(The task)
Lift out, unaltered, the lines of the material below between the line holding "green cross: rotated" and the line holding "orange star: moved 5 px left, 13 px up", counting both.
------ Provided data
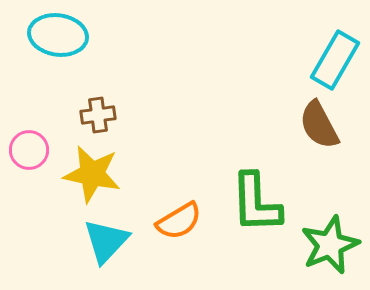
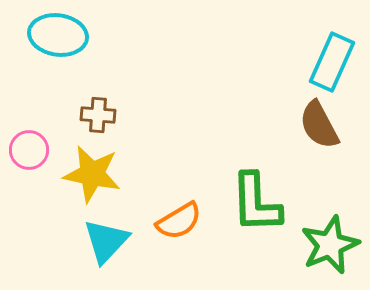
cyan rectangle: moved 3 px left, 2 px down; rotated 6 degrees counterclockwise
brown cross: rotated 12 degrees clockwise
------------
------ Provided data
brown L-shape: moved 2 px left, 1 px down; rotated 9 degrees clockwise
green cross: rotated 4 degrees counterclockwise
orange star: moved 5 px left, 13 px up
------------
------ Provided data
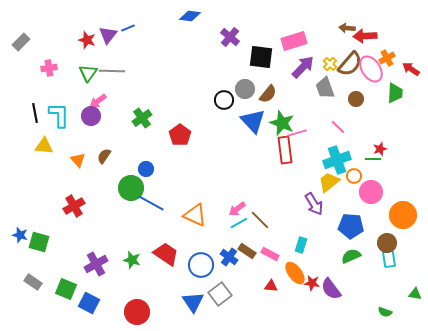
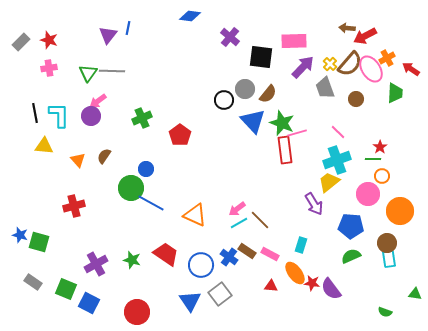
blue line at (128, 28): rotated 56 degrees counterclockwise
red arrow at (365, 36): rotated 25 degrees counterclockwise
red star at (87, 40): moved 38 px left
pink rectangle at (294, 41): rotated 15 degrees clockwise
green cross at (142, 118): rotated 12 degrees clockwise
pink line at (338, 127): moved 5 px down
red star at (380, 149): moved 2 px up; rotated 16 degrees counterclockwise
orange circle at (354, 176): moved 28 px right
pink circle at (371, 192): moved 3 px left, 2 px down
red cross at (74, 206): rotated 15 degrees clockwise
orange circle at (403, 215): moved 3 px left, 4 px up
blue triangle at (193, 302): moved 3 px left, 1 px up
------------
(Result of the task)
green cross: rotated 4 degrees counterclockwise
orange star: moved 5 px left, 13 px up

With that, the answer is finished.